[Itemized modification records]
☆ ☆ ☆ ☆

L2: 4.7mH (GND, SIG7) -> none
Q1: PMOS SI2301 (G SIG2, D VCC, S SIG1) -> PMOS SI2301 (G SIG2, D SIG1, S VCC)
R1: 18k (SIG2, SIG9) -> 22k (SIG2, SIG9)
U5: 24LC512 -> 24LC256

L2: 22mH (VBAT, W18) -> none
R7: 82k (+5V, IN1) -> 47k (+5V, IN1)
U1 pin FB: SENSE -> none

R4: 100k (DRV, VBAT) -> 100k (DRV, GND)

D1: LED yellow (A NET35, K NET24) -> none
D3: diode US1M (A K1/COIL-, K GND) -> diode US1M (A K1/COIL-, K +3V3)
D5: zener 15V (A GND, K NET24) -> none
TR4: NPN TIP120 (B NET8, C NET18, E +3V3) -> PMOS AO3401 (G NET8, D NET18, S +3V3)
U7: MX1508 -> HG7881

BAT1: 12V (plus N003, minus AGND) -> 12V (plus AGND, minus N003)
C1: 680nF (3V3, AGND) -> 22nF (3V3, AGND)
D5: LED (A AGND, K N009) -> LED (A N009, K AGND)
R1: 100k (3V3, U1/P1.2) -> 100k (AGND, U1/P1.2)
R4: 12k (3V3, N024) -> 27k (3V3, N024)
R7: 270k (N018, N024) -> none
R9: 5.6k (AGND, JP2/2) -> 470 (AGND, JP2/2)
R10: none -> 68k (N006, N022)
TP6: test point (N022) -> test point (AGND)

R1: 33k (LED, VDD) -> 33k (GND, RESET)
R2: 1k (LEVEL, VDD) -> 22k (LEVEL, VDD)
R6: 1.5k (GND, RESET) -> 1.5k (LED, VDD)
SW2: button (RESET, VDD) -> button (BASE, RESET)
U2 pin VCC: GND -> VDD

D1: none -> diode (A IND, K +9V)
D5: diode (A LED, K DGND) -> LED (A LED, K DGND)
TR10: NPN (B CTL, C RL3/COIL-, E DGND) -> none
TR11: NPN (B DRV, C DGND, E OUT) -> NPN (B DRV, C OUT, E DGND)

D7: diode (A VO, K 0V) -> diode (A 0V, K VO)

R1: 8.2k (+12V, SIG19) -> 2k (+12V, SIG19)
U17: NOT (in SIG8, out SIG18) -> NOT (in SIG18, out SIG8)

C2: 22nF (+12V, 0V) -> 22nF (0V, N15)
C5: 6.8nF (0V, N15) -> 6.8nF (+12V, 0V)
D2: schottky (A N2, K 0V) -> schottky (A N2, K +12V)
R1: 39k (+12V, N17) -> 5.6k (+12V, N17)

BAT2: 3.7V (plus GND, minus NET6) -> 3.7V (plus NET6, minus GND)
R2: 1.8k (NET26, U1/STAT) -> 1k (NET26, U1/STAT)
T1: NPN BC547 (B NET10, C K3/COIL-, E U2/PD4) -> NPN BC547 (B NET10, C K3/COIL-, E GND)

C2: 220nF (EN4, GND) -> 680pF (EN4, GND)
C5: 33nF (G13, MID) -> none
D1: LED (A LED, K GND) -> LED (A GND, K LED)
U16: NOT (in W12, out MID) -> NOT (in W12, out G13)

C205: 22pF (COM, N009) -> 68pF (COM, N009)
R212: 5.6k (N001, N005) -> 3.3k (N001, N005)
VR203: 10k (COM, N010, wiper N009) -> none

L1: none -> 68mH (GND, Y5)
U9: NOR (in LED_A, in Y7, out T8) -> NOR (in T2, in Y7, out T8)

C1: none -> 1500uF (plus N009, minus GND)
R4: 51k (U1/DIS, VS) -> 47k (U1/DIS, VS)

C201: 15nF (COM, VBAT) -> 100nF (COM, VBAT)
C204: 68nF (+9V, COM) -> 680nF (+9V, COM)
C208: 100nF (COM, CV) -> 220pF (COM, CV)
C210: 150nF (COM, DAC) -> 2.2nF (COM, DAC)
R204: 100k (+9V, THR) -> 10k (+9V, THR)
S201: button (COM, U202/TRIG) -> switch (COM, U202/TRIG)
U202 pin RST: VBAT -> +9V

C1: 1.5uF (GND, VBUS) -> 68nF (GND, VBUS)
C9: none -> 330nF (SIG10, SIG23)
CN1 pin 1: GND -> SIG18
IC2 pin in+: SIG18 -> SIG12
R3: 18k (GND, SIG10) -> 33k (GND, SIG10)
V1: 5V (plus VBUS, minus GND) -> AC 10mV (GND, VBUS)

☆ ☆ ☆ ☆

## Instructions for the task
Return only the lines between the one holding "VR203: 10k (COM, N010, wiper N009) -> none" and the one holding "C210: 150nF (COM, DAC) -> 2.2nF (COM, DAC)", inclusive, exactly as they appear above.

## Your solution
VR203: 10k (COM, N010, wiper N009) -> none

L1: none -> 68mH (GND, Y5)
U9: NOR (in LED_A, in Y7, out T8) -> NOR (in T2, in Y7, out T8)

C1: none -> 1500uF (plus N009, minus GND)
R4: 51k (U1/DIS, VS) -> 47k (U1/DIS, VS)

C201: 15nF (COM, VBAT) -> 100nF (COM, VBAT)
C204: 68nF (+9V, COM) -> 680nF (+9V, COM)
C208: 100nF (COM, CV) -> 220pF (COM, CV)
C210: 150nF (COM, DAC) -> 2.2nF (COM, DAC)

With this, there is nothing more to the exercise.